▶ [EXTRACTED INFORMATION]:
________________________________________

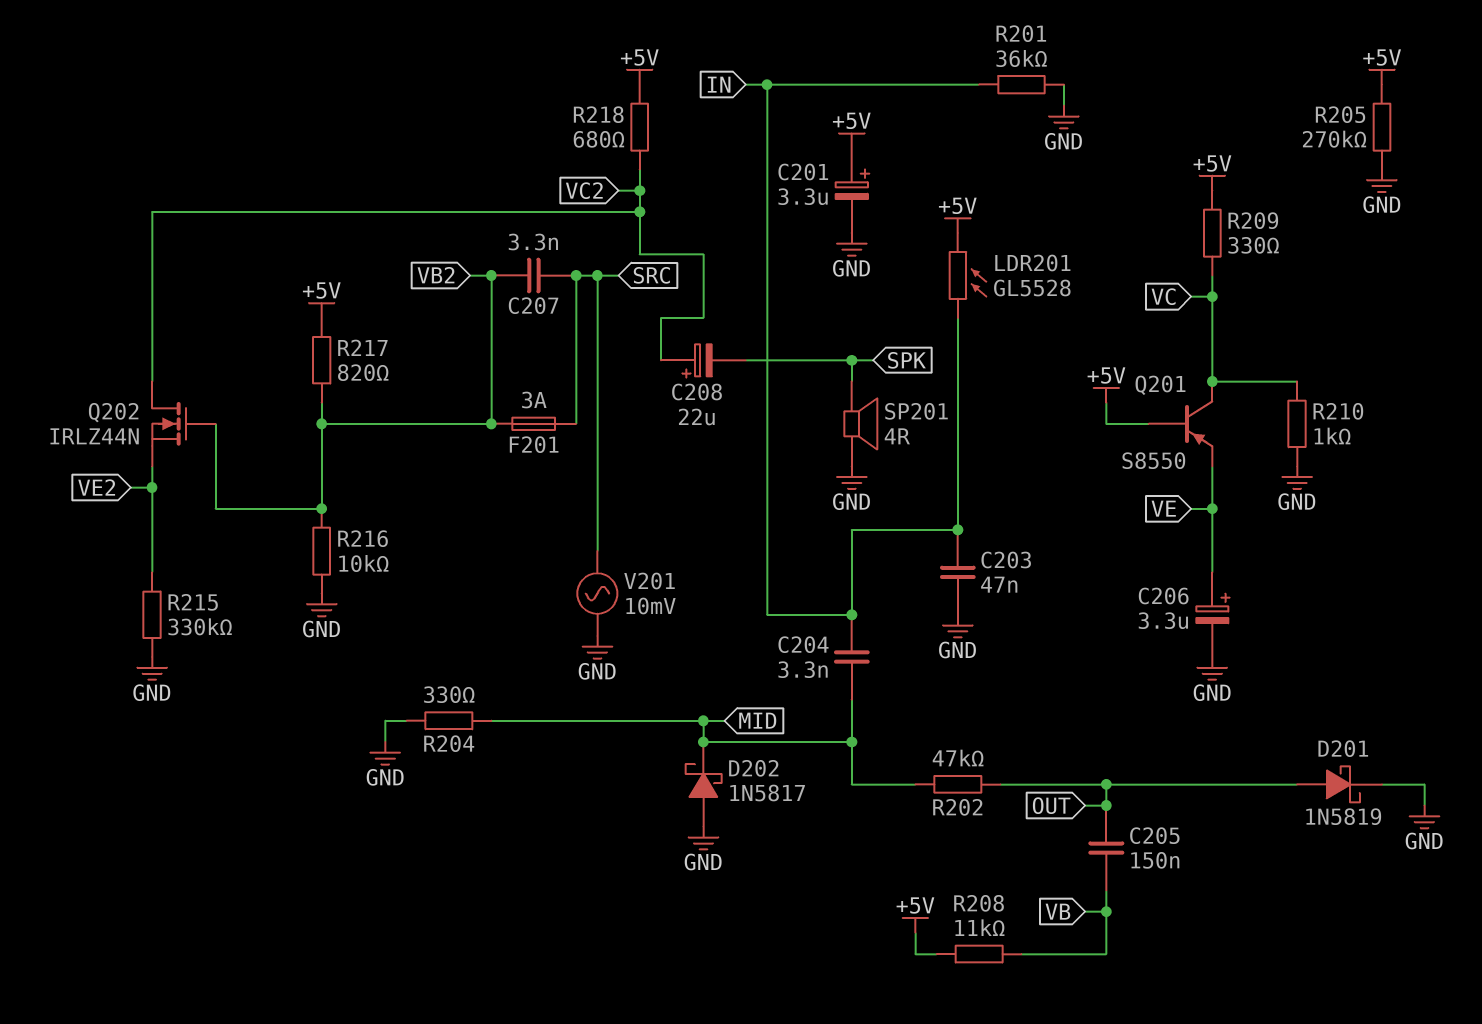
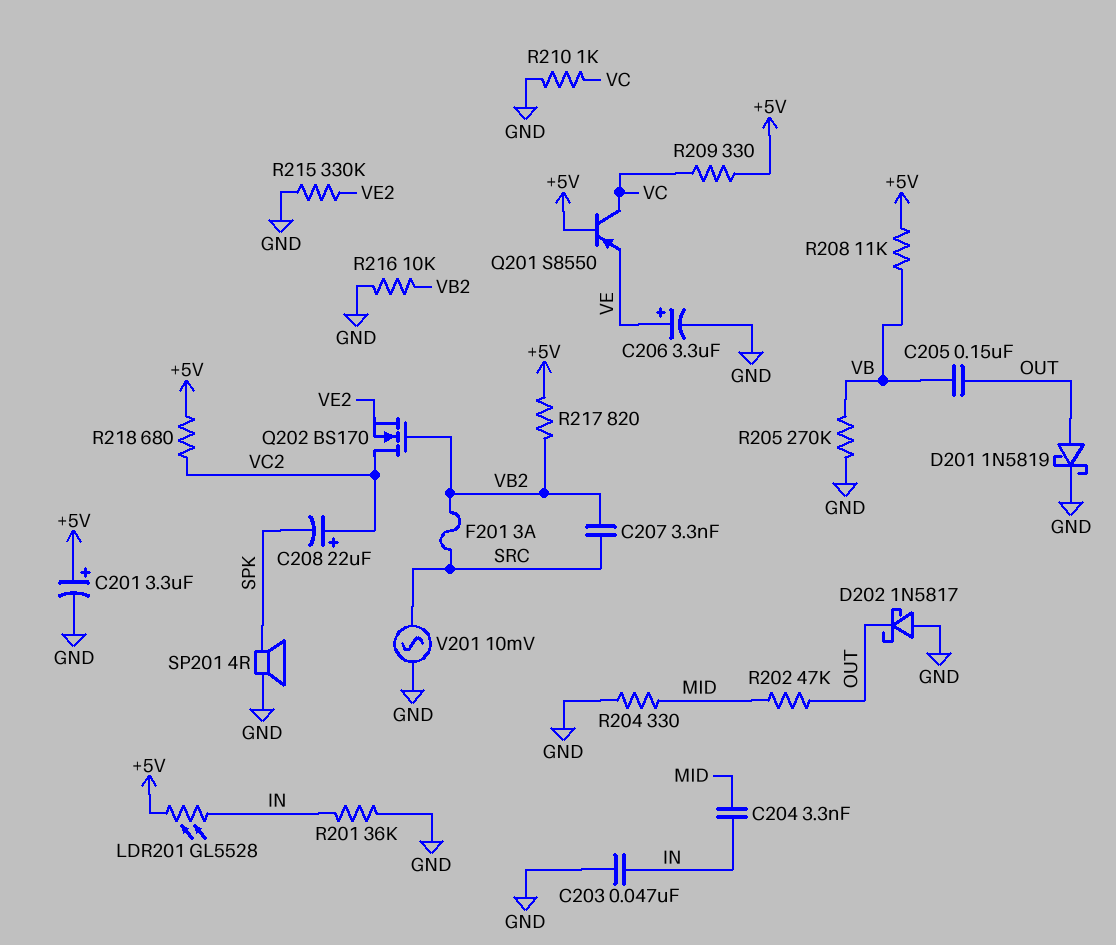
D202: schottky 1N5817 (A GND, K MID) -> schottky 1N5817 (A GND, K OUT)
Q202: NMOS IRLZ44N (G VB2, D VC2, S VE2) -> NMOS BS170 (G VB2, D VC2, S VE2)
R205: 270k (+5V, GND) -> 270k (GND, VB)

________________________________________

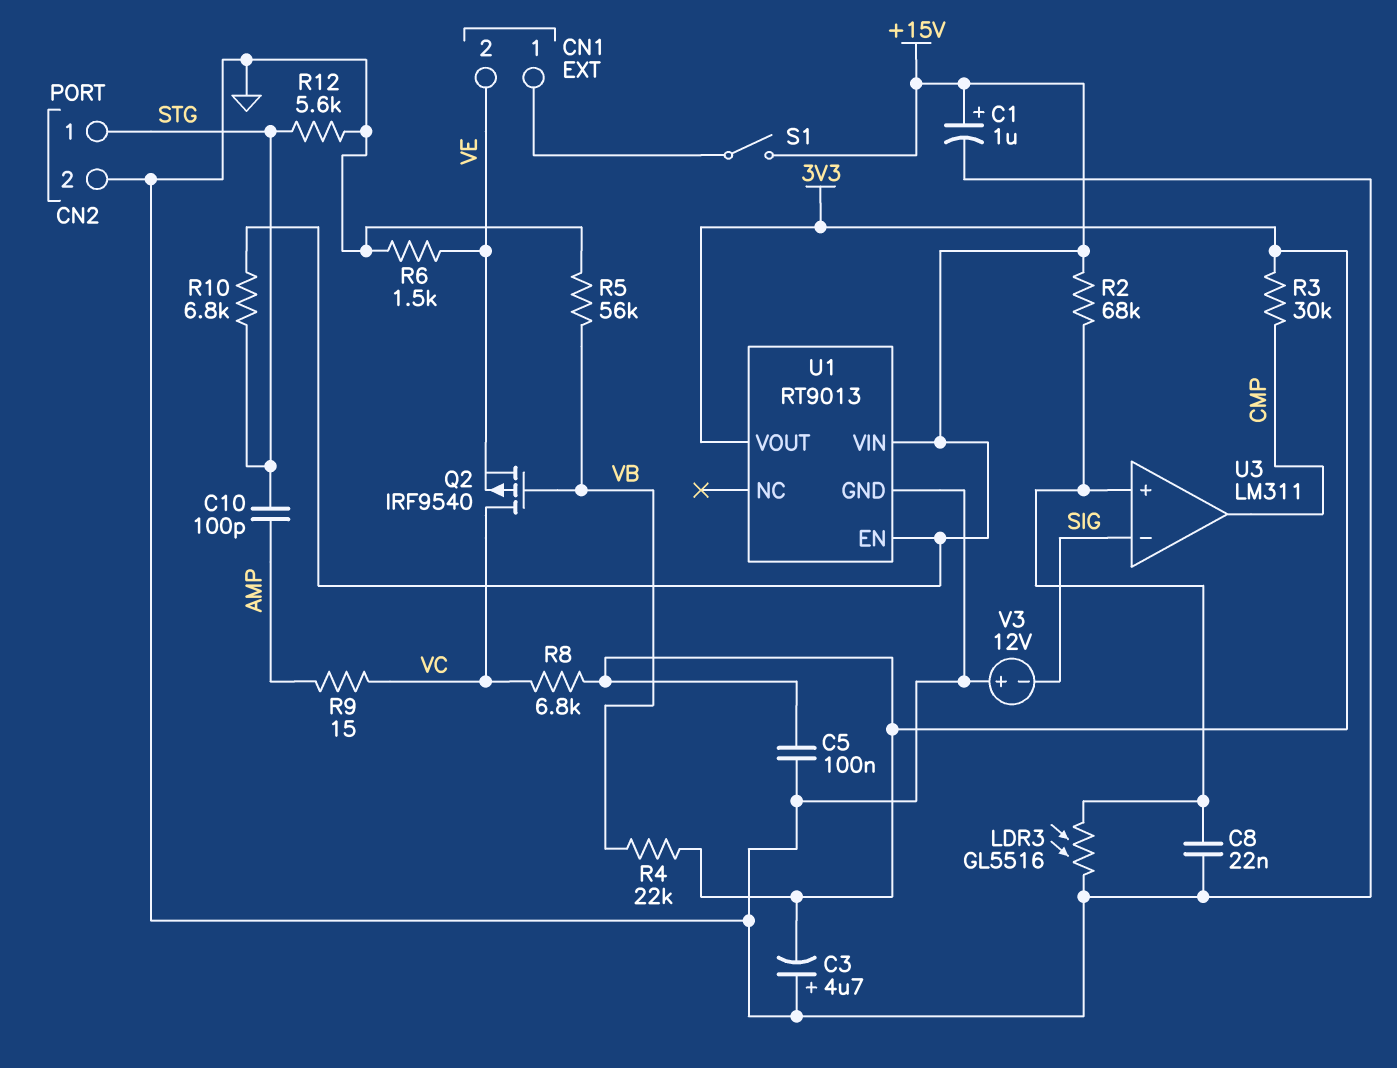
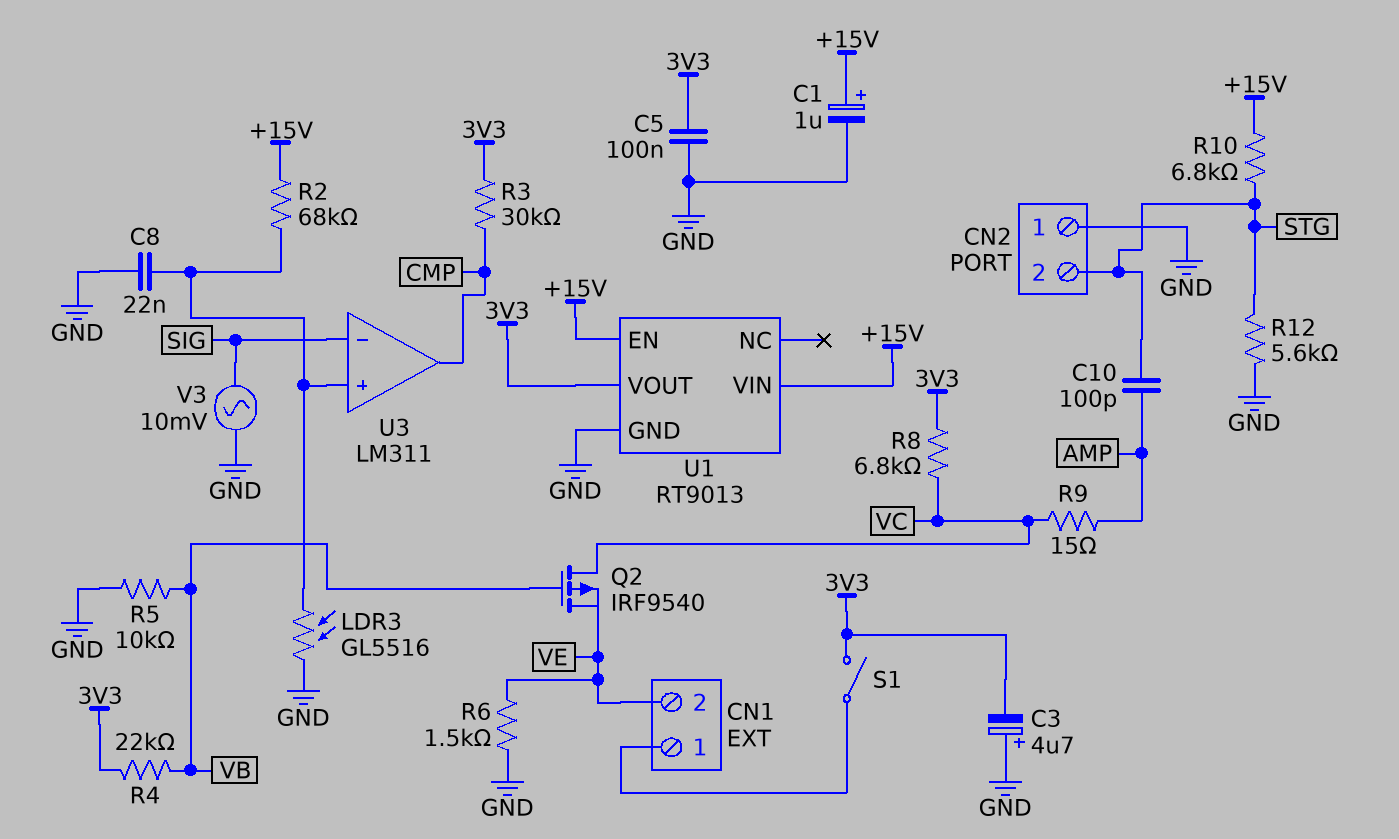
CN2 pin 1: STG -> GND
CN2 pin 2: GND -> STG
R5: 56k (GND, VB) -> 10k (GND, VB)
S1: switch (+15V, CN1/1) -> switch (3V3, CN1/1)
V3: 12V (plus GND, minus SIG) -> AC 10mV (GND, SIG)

________________________________________

▶ [TASK DETAILS]: Begin with the line above that has "R5: 56k (GND, VB) -> 10k (GND, VB)" and continue through the line that has "V3: 12V (plus", setting each one down exactly. Stop there.

▶ [EXERCISE ANSWER]:
R5: 56k (GND, VB) -> 10k (GND, VB)
S1: switch (+15V, CN1/1) -> switch (3V3, CN1/1)
V3: 12V (plus GND, minus SIG) -> AC 10mV (GND, SIG)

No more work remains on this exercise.